**Task item:**
Word for word, please copy the listing below, with its pictures left out.

**Provided data:**
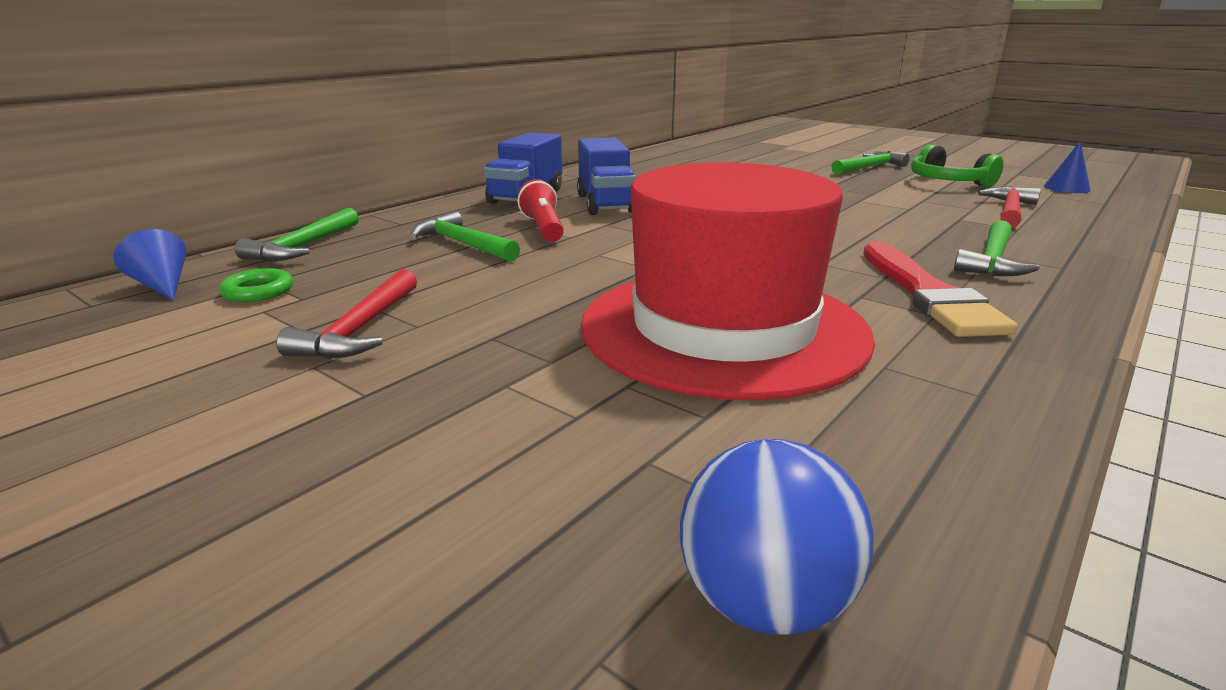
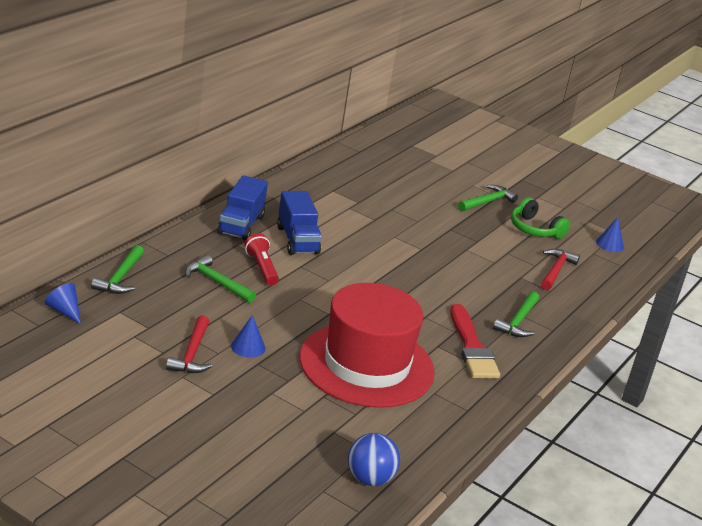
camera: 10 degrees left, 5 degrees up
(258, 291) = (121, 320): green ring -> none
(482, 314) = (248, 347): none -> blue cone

**Answer below:**
camera: 10 degrees left, 5 degrees up
(258, 291) = (121, 320): green ring -> none
(482, 314) = (248, 347): none -> blue cone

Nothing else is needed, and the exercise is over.